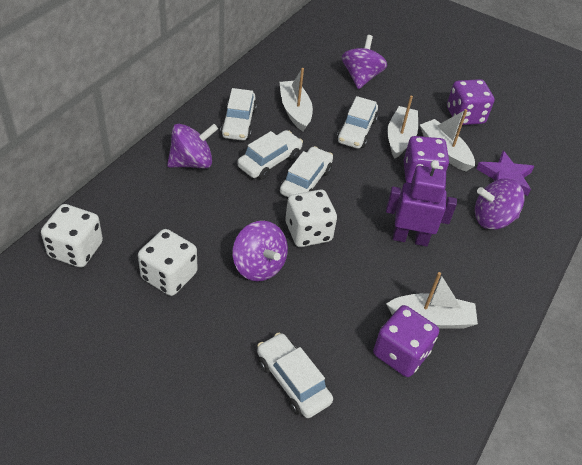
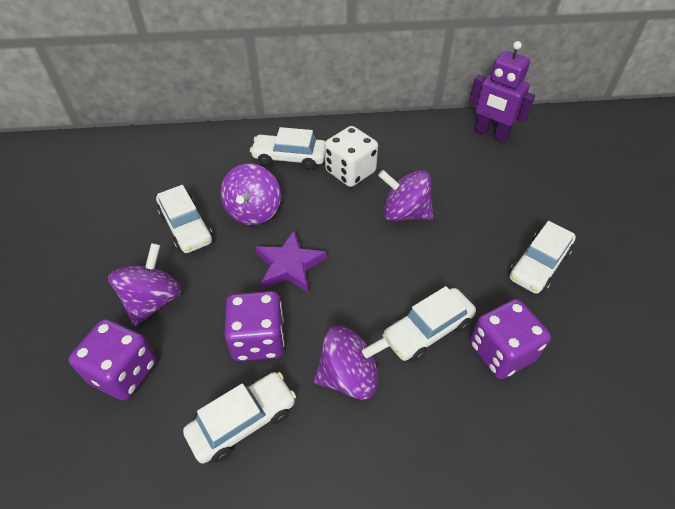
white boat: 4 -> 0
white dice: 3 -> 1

--

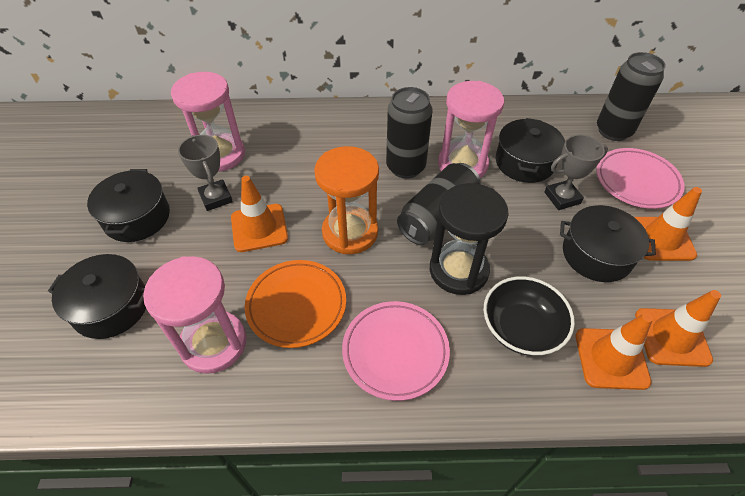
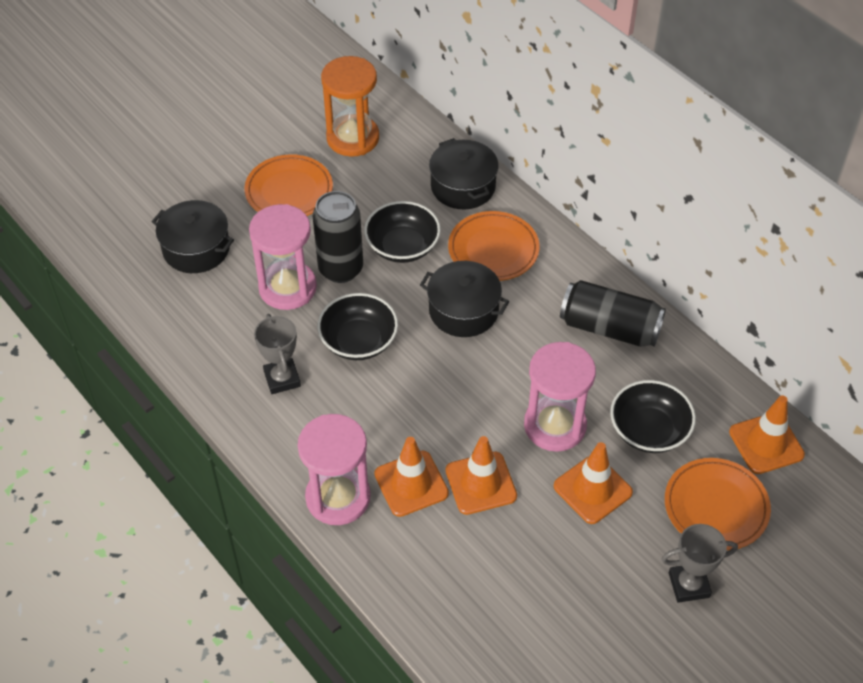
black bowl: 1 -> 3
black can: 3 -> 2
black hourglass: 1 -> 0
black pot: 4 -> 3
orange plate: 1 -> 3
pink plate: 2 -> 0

WHAT THE EXERCISE ASKS ->
Copy every line that contains "black" from the listing above.

EXPECTED ANSWER ->
black bowl: 1 -> 3
black can: 3 -> 2
black hourglass: 1 -> 0
black pot: 4 -> 3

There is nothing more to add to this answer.